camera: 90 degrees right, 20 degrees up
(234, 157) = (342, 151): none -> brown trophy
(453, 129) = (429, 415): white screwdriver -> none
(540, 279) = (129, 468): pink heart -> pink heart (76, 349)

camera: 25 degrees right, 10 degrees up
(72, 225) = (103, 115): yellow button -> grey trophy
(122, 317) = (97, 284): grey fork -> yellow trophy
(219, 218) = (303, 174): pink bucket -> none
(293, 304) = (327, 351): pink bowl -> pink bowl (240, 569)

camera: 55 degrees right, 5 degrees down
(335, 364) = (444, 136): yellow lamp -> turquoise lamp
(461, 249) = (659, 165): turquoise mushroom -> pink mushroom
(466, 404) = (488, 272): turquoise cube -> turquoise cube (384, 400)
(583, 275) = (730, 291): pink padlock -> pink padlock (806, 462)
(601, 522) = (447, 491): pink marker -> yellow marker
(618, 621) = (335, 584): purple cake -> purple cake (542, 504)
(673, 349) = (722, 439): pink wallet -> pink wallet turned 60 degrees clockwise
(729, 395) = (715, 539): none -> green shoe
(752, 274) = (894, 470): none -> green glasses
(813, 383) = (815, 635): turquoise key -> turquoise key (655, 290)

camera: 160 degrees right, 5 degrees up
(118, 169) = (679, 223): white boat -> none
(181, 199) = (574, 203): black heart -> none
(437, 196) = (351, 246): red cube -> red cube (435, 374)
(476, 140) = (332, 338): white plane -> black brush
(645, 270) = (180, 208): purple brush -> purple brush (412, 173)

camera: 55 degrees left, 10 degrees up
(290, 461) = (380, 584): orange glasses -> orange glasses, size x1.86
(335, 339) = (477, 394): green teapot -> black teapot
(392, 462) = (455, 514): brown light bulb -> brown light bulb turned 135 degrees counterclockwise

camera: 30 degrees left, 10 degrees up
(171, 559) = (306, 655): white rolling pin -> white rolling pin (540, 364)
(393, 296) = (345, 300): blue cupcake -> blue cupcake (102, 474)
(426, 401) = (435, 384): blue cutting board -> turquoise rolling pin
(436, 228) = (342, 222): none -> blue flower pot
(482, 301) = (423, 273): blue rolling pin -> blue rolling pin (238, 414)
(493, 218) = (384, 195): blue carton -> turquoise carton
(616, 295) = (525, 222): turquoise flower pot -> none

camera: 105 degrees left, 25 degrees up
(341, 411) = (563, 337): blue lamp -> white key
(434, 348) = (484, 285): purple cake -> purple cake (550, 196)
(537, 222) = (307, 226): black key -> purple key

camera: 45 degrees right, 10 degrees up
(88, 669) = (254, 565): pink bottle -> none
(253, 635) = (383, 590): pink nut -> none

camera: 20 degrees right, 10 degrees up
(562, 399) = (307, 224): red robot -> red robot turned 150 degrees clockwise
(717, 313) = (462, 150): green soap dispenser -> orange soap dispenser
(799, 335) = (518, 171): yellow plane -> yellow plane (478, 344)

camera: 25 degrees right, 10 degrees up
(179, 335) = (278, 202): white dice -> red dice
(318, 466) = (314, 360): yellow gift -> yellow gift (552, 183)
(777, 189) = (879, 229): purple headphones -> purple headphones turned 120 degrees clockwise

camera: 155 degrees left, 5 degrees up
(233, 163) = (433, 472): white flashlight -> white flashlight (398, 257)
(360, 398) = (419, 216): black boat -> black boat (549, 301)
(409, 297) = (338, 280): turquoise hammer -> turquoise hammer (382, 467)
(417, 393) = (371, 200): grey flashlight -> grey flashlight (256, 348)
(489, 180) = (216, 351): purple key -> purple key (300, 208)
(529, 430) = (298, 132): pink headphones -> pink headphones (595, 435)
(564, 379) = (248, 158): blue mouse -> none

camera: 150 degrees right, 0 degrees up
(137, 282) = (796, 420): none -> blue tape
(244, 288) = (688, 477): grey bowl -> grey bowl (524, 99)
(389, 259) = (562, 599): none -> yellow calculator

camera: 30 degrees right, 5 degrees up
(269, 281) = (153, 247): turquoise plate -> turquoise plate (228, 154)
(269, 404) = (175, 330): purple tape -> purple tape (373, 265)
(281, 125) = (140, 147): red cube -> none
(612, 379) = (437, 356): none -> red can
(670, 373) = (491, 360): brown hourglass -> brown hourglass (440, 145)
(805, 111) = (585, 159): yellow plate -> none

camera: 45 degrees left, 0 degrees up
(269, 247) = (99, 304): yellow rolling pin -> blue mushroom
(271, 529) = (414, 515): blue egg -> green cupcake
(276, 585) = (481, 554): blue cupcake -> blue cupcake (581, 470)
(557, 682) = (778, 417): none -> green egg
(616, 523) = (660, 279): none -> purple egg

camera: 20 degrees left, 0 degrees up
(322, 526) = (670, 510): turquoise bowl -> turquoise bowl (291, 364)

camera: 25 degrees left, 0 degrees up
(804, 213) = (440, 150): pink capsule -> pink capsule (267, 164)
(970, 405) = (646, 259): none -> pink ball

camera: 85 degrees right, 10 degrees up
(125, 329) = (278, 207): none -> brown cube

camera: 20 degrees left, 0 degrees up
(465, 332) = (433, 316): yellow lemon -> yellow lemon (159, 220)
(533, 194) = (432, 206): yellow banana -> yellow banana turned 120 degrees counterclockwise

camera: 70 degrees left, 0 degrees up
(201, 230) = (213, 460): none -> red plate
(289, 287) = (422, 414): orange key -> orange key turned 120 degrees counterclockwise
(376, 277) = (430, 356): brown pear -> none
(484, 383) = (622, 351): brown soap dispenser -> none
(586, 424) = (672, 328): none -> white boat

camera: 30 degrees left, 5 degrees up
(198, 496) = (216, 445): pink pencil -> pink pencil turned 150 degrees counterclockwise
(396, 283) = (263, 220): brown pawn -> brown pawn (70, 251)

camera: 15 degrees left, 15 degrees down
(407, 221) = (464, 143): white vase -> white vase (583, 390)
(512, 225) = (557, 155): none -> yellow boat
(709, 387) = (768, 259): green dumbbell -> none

*Work to complete*:
I need all of the records above retyped exactly, please.

*Problem solution*:
camera: 90 degrees right, 20 degrees up
(234, 157) = (342, 151): none -> brown trophy
(453, 129) = (429, 415): white screwdriver -> none
(540, 279) = (129, 468): pink heart -> pink heart (76, 349)

camera: 25 degrees right, 10 degrees up
(72, 225) = (103, 115): yellow button -> grey trophy
(122, 317) = (97, 284): grey fork -> yellow trophy
(219, 218) = (303, 174): pink bucket -> none
(293, 304) = (327, 351): pink bowl -> pink bowl (240, 569)

camera: 55 degrees right, 5 degrees down
(335, 364) = (444, 136): yellow lamp -> turquoise lamp
(461, 249) = (659, 165): turquoise mushroom -> pink mushroom
(466, 404) = (488, 272): turquoise cube -> turquoise cube (384, 400)
(583, 275) = (730, 291): pink padlock -> pink padlock (806, 462)
(601, 522) = (447, 491): pink marker -> yellow marker
(618, 621) = (335, 584): purple cake -> purple cake (542, 504)
(673, 349) = (722, 439): pink wallet -> pink wallet turned 60 degrees clockwise
(729, 395) = (715, 539): none -> green shoe
(752, 274) = (894, 470): none -> green glasses
(813, 383) = (815, 635): turquoise key -> turquoise key (655, 290)

camera: 160 degrees right, 5 degrees up
(118, 169) = (679, 223): white boat -> none
(181, 199) = (574, 203): black heart -> none
(437, 196) = (351, 246): red cube -> red cube (435, 374)
(476, 140) = (332, 338): white plane -> black brush
(645, 270) = (180, 208): purple brush -> purple brush (412, 173)

camera: 55 degrees left, 10 degrees up
(290, 461) = (380, 584): orange glasses -> orange glasses, size x1.86
(335, 339) = (477, 394): green teapot -> black teapot
(392, 462) = (455, 514): brown light bulb -> brown light bulb turned 135 degrees counterclockwise

camera: 30 degrees left, 10 degrees up
(171, 559) = (306, 655): white rolling pin -> white rolling pin (540, 364)
(393, 296) = (345, 300): blue cupcake -> blue cupcake (102, 474)
(426, 401) = (435, 384): blue cutting board -> turquoise rolling pin
(436, 228) = (342, 222): none -> blue flower pot
(482, 301) = (423, 273): blue rolling pin -> blue rolling pin (238, 414)
(493, 218) = (384, 195): blue carton -> turquoise carton
(616, 295) = (525, 222): turquoise flower pot -> none

camera: 105 degrees left, 25 degrees up
(341, 411) = (563, 337): blue lamp -> white key
(434, 348) = (484, 285): purple cake -> purple cake (550, 196)
(537, 222) = (307, 226): black key -> purple key

camera: 45 degrees right, 10 degrees up
(88, 669) = (254, 565): pink bottle -> none
(253, 635) = (383, 590): pink nut -> none

camera: 20 degrees right, 10 degrees up
(562, 399) = (307, 224): red robot -> red robot turned 150 degrees clockwise
(717, 313) = (462, 150): green soap dispenser -> orange soap dispenser
(799, 335) = (518, 171): yellow plane -> yellow plane (478, 344)

camera: 25 degrees right, 10 degrees up
(179, 335) = (278, 202): white dice -> red dice
(318, 466) = (314, 360): yellow gift -> yellow gift (552, 183)
(777, 189) = (879, 229): purple headphones -> purple headphones turned 120 degrees clockwise

camera: 155 degrees left, 5 degrees up
(233, 163) = (433, 472): white flashlight -> white flashlight (398, 257)
(360, 398) = (419, 216): black boat -> black boat (549, 301)
(409, 297) = (338, 280): turquoise hammer -> turquoise hammer (382, 467)
(417, 393) = (371, 200): grey flashlight -> grey flashlight (256, 348)
(489, 180) = (216, 351): purple key -> purple key (300, 208)
(529, 430) = (298, 132): pink headphones -> pink headphones (595, 435)
(564, 379) = (248, 158): blue mouse -> none

camera: 150 degrees right, 0 degrees up
(137, 282) = (796, 420): none -> blue tape
(244, 288) = (688, 477): grey bowl -> grey bowl (524, 99)
(389, 259) = (562, 599): none -> yellow calculator

camera: 30 degrees right, 5 degrees up
(269, 281) = (153, 247): turquoise plate -> turquoise plate (228, 154)
(269, 404) = (175, 330): purple tape -> purple tape (373, 265)
(281, 125) = (140, 147): red cube -> none
(612, 379) = (437, 356): none -> red can
(670, 373) = (491, 360): brown hourglass -> brown hourglass (440, 145)
(805, 111) = (585, 159): yellow plate -> none

camera: 45 degrees left, 0 degrees up
(269, 247) = (99, 304): yellow rolling pin -> blue mushroom
(271, 529) = (414, 515): blue egg -> green cupcake
(276, 585) = (481, 554): blue cupcake -> blue cupcake (581, 470)
(557, 682) = (778, 417): none -> green egg
(616, 523) = (660, 279): none -> purple egg

camera: 20 degrees left, 0 degrees up
(322, 526) = (670, 510): turquoise bowl -> turquoise bowl (291, 364)

camera: 25 degrees left, 0 degrees up
(804, 213) = (440, 150): pink capsule -> pink capsule (267, 164)
(970, 405) = (646, 259): none -> pink ball

camera: 85 degrees right, 10 degrees up
(125, 329) = (278, 207): none -> brown cube

camera: 20 degrees left, 0 degrees up
(465, 332) = (433, 316): yellow lemon -> yellow lemon (159, 220)
(533, 194) = (432, 206): yellow banana -> yellow banana turned 120 degrees counterclockwise

camera: 70 degrees left, 0 degrees up
(201, 230) = (213, 460): none -> red plate
(289, 287) = (422, 414): orange key -> orange key turned 120 degrees counterclockwise
(376, 277) = (430, 356): brown pear -> none
(484, 383) = (622, 351): brown soap dispenser -> none
(586, 424) = (672, 328): none -> white boat

camera: 30 degrees left, 5 degrees up
(198, 496) = (216, 445): pink pencil -> pink pencil turned 150 degrees counterclockwise
(396, 283) = (263, 220): brown pawn -> brown pawn (70, 251)

camera: 15 degrees left, 15 degrees down
(407, 221) = (464, 143): white vase -> white vase (583, 390)
(512, 225) = (557, 155): none -> yellow boat
(709, 387) = (768, 259): green dumbbell -> none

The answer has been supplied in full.